MATERIAL TO PROCESS>
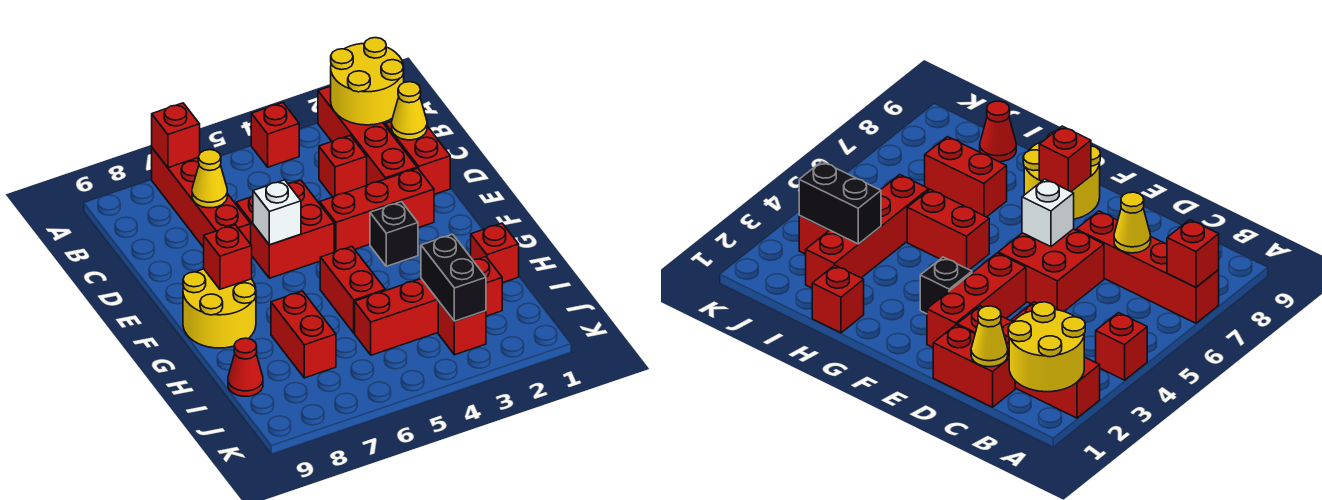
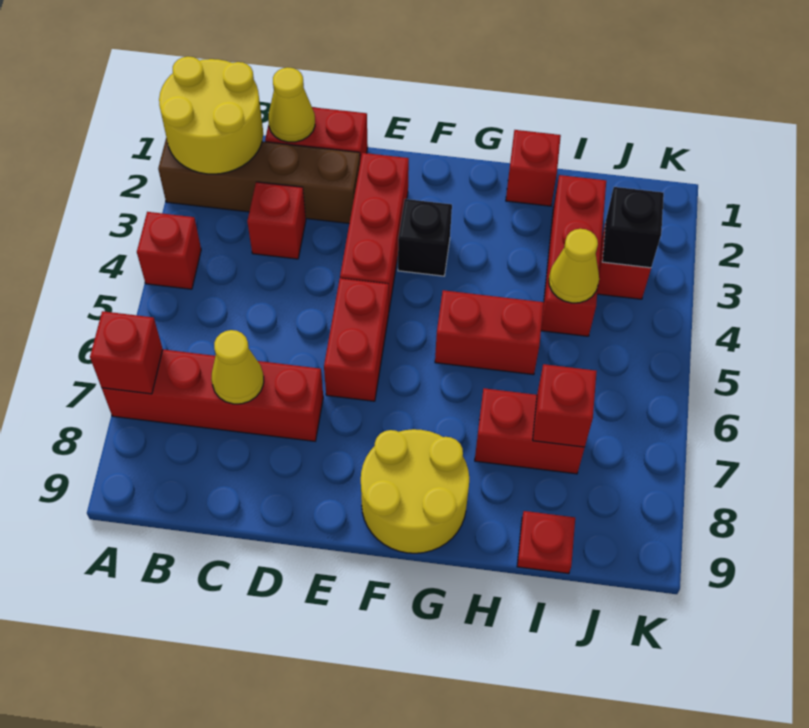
red brick A2:D2 level 1 -> brown brick A2:D2 level 1
red brick D5:E6 level 1 -> red brick E5:E6 level 1
white brick E6 level 2 -> none
red brick F8 level 2 -> red brick I7 level 2
red brick I2:I5 level 1 -> red brick I2:I4 level 1
black brick I3:J3 level 2 -> black brick J3 level 2
none -> yellow cone I4 level 2
red cone I9 level 1 -> red plate I9 level 1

WHAT THE TASK REQUIRES>
Lines before the one containing "red brick F8 level 2 -> red brick I7 level 2" stay out; reproduce that line and all the lines after it, through the end of the listing, exactly.

ANSWER>
red brick F8 level 2 -> red brick I7 level 2
red brick I2:I5 level 1 -> red brick I2:I4 level 1
black brick I3:J3 level 2 -> black brick J3 level 2
none -> yellow cone I4 level 2
red cone I9 level 1 -> red plate I9 level 1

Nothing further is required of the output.